*Exercise details*
Take every line containing "grey" out of the records.
---------- The records
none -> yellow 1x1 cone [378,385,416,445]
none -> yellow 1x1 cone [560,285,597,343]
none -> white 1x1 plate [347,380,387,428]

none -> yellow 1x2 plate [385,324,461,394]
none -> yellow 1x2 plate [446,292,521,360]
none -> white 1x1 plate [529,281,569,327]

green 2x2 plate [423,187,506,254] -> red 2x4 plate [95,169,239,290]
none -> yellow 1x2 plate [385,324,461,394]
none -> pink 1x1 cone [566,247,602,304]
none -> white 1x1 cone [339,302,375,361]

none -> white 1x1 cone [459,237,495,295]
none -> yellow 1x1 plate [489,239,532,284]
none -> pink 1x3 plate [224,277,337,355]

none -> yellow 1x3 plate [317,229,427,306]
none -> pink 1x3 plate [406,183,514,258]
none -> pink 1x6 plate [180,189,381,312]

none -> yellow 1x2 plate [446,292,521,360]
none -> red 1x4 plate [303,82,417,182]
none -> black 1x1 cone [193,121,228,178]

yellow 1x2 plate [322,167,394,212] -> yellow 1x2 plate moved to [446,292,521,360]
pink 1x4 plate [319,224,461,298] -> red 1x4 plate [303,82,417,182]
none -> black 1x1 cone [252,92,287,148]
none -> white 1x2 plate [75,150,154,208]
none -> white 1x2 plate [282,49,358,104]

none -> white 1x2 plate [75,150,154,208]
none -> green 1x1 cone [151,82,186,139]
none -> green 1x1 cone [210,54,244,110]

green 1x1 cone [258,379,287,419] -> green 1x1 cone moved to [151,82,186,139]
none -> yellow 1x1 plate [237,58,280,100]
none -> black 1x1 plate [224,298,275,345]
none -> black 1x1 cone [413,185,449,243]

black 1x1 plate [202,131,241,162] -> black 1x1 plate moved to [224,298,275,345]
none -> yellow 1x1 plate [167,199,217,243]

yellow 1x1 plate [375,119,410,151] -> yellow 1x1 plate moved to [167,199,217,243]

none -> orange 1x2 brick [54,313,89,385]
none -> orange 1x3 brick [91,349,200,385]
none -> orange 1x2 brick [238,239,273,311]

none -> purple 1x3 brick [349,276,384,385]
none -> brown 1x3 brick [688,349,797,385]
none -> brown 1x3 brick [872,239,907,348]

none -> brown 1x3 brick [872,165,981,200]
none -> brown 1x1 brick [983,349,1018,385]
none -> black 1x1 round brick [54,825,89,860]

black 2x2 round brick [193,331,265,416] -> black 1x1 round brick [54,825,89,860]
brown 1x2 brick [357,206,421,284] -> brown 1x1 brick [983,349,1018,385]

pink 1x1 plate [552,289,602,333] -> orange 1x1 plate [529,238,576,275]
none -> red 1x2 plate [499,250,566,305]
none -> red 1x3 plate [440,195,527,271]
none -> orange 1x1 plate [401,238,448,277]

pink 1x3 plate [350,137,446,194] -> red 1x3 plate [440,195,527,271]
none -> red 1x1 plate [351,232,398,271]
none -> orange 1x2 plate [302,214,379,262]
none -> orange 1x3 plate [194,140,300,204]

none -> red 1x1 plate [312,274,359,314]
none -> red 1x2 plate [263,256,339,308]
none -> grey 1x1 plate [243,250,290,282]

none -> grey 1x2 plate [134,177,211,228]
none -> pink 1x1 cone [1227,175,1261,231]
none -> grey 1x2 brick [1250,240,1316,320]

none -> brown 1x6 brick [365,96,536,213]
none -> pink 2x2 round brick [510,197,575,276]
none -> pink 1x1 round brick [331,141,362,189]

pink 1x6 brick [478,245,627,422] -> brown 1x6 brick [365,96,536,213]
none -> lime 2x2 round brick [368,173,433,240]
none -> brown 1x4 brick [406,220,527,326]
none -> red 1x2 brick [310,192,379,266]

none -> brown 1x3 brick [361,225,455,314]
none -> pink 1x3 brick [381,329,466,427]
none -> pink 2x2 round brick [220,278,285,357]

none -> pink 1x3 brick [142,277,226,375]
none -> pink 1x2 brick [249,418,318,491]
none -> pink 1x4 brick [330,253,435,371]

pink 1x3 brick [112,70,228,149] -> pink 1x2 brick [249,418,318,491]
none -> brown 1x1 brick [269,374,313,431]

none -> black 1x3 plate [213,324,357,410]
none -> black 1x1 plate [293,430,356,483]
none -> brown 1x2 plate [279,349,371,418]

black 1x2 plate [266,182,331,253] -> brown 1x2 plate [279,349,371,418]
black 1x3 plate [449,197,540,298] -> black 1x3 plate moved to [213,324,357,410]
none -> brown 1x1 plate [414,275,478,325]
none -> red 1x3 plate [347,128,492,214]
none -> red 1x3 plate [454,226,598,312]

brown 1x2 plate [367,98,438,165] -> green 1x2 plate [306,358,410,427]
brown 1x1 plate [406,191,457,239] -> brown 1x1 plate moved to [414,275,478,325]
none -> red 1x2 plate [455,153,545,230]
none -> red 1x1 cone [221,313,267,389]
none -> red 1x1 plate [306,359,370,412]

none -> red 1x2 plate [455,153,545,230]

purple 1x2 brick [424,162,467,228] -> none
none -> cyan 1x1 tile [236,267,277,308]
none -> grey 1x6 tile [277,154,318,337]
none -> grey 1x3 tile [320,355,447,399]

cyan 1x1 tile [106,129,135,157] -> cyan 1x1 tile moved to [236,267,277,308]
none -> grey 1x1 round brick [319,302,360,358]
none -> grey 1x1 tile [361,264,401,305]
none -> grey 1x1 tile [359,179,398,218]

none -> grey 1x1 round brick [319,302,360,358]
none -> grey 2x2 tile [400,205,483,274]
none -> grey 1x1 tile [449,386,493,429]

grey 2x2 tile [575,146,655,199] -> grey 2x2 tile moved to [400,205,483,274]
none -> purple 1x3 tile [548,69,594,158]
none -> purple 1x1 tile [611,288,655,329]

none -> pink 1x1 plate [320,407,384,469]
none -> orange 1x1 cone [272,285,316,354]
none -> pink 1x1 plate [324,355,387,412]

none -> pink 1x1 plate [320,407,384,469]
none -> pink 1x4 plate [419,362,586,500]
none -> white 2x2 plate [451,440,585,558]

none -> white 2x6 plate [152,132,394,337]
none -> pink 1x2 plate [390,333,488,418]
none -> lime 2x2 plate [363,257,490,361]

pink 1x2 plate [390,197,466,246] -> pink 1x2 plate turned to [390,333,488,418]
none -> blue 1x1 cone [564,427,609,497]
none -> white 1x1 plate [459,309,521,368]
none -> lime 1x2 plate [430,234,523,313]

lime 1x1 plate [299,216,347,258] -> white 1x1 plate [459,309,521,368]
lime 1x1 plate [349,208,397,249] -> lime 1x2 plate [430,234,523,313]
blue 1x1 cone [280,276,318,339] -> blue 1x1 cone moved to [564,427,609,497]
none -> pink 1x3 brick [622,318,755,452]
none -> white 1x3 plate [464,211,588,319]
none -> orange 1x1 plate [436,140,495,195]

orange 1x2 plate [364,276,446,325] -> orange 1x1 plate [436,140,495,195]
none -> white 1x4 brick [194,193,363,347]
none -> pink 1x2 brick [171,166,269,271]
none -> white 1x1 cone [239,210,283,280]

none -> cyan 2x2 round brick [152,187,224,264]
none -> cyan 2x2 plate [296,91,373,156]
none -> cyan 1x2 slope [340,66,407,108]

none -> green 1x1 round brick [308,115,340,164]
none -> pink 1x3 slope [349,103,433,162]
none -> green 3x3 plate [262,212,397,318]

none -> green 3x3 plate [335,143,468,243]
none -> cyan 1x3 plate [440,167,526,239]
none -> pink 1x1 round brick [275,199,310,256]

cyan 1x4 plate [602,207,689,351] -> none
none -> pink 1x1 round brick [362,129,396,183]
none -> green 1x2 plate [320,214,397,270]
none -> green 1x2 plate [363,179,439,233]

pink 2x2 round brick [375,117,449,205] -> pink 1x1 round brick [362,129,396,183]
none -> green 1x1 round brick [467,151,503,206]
--------------------
*Written solution*
none -> grey 1x1 plate [243,250,290,282]
none -> grey 1x2 plate [134,177,211,228]
none -> grey 1x2 brick [1250,240,1316,320]
none -> grey 1x6 tile [277,154,318,337]
none -> grey 1x3 tile [320,355,447,399]
none -> grey 1x1 round brick [319,302,360,358]
none -> grey 1x1 tile [361,264,401,305]
none -> grey 1x1 tile [359,179,398,218]
none -> grey 1x1 round brick [319,302,360,358]
none -> grey 2x2 tile [400,205,483,274]
none -> grey 1x1 tile [449,386,493,429]
grey 2x2 tile [575,146,655,199] -> grey 2x2 tile moved to [400,205,483,274]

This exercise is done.